→ WHAT YOU WILL DO: Transcribe exactly the lines that fall between the one holding "camera: 45 degrees right, 30 degrees down" and the one holding "(504, 322) = (394, 262): none -> grey pencil", inclusive, from the entries below.

→ DATA TO EXAMINE:
[Start of Attachment]

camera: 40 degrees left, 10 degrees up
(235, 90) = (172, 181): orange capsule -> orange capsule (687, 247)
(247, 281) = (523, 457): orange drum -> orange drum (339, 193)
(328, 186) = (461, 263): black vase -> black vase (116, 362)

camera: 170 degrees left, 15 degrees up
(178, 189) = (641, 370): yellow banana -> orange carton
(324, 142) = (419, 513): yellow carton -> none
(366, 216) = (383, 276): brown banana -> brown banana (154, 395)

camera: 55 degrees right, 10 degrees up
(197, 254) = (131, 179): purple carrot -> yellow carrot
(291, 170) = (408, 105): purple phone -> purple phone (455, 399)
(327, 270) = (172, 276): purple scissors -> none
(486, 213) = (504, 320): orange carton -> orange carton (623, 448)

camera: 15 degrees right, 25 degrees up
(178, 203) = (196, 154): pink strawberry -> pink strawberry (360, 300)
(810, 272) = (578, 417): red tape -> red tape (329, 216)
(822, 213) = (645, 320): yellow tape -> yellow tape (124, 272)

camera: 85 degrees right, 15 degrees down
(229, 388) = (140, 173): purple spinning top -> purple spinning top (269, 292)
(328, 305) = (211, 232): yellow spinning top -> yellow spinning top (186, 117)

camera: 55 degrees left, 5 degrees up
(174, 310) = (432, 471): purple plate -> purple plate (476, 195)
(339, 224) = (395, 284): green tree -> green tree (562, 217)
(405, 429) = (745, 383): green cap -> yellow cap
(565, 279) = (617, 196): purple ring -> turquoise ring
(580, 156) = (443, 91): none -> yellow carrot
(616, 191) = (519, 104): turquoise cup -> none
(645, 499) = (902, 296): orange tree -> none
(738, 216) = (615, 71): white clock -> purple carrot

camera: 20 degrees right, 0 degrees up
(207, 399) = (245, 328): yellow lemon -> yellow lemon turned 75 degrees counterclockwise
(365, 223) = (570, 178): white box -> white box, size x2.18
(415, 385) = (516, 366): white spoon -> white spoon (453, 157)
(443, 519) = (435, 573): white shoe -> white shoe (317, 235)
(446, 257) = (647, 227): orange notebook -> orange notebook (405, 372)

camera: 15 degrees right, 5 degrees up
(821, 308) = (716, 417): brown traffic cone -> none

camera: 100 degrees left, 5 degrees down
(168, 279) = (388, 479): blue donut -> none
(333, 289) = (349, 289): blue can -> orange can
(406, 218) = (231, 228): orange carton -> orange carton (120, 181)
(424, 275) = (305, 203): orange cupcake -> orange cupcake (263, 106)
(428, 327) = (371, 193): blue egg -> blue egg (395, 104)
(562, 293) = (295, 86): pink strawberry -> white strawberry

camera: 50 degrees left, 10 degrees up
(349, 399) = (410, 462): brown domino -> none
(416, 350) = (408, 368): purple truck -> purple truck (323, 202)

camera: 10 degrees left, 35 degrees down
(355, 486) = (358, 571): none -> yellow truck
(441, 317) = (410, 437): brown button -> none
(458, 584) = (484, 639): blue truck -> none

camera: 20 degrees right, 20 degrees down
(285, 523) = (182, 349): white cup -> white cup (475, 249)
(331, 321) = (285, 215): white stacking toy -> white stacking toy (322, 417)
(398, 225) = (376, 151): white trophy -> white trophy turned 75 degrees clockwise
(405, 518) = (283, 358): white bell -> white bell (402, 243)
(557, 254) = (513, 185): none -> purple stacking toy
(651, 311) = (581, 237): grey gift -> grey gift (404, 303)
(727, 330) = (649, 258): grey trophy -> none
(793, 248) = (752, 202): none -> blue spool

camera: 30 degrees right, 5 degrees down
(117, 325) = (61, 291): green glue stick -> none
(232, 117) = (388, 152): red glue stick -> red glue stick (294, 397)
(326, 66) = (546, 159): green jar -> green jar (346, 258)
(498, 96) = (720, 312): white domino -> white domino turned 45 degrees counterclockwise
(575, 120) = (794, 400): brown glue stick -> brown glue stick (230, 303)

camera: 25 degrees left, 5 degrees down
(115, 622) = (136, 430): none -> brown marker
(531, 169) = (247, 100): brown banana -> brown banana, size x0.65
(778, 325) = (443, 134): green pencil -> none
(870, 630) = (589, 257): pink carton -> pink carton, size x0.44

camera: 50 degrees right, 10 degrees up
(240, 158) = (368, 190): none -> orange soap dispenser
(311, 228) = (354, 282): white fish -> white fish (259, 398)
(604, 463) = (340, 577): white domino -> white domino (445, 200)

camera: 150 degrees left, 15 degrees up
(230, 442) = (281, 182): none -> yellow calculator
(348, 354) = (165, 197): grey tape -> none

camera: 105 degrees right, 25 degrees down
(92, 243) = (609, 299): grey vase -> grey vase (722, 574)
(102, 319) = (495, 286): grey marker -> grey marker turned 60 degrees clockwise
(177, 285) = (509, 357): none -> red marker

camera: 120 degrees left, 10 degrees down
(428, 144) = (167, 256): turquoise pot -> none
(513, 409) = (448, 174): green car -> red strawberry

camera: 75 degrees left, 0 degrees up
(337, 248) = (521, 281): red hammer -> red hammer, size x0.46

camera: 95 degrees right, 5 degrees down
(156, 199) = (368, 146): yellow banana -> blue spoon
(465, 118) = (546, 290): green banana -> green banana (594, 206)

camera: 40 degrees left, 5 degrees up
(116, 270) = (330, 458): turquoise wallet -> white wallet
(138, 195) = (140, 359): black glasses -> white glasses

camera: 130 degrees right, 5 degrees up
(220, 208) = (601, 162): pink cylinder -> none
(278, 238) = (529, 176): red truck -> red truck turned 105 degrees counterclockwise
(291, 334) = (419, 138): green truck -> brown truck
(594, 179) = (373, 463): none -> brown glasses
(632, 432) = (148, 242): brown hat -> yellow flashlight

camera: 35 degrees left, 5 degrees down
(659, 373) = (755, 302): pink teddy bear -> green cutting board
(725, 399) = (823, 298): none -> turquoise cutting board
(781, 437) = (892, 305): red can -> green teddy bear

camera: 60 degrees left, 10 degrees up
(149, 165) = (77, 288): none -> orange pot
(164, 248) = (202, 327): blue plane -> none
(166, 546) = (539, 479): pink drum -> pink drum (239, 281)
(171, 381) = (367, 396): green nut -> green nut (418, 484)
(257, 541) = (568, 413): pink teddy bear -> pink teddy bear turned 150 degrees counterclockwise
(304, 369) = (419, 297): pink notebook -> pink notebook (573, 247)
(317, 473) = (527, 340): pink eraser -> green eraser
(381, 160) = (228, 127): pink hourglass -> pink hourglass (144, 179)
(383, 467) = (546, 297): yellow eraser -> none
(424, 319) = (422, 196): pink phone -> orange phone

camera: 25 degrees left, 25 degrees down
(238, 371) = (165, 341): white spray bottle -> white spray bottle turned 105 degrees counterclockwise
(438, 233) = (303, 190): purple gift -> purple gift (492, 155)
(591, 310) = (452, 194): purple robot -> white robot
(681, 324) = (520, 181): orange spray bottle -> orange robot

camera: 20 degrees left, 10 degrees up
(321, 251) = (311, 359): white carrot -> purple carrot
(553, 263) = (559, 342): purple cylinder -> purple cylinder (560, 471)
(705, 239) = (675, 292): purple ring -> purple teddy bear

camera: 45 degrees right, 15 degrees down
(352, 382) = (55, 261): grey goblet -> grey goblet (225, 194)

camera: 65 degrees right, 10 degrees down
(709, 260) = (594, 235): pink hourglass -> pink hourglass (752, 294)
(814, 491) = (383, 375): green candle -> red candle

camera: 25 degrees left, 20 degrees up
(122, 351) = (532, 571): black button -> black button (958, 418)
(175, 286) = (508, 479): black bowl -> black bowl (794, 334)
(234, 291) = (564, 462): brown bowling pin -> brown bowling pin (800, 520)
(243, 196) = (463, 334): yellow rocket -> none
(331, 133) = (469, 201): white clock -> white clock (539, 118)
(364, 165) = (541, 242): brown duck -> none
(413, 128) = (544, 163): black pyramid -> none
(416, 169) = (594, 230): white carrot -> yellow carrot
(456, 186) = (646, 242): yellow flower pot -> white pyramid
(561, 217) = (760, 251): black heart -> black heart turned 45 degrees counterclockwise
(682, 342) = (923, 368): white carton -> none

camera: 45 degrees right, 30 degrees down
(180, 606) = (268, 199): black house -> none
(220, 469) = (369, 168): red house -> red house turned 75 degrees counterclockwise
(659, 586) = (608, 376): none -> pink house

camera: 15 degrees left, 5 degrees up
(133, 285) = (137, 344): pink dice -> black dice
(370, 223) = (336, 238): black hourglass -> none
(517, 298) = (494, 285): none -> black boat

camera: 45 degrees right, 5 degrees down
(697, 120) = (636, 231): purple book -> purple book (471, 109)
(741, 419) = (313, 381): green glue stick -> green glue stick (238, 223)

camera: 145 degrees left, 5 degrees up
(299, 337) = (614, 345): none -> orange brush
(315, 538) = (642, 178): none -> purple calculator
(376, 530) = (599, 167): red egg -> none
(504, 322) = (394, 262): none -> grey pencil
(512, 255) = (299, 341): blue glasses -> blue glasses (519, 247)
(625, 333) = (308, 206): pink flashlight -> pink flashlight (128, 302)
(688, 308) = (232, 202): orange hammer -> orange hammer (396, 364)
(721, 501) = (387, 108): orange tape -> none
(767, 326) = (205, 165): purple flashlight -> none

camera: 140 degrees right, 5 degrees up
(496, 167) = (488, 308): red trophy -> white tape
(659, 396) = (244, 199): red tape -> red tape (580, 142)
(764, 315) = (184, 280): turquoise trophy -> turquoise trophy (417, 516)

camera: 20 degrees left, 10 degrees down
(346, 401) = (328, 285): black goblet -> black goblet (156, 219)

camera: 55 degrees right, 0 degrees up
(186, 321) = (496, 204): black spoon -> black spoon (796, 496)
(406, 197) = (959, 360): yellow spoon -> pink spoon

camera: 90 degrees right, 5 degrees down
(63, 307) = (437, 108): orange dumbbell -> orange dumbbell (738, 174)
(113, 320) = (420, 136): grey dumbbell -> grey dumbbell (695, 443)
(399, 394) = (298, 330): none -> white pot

[End of Attachment]

→ EXERCISE RESPONSE:
camera: 45 degrees right, 30 degrees down
(180, 606) = (268, 199): black house -> none
(220, 469) = (369, 168): red house -> red house turned 75 degrees counterclockwise
(659, 586) = (608, 376): none -> pink house

camera: 15 degrees left, 5 degrees up
(133, 285) = (137, 344): pink dice -> black dice
(370, 223) = (336, 238): black hourglass -> none
(517, 298) = (494, 285): none -> black boat

camera: 45 degrees right, 5 degrees down
(697, 120) = (636, 231): purple book -> purple book (471, 109)
(741, 419) = (313, 381): green glue stick -> green glue stick (238, 223)

camera: 145 degrees left, 5 degrees up
(299, 337) = (614, 345): none -> orange brush
(315, 538) = (642, 178): none -> purple calculator
(376, 530) = (599, 167): red egg -> none
(504, 322) = (394, 262): none -> grey pencil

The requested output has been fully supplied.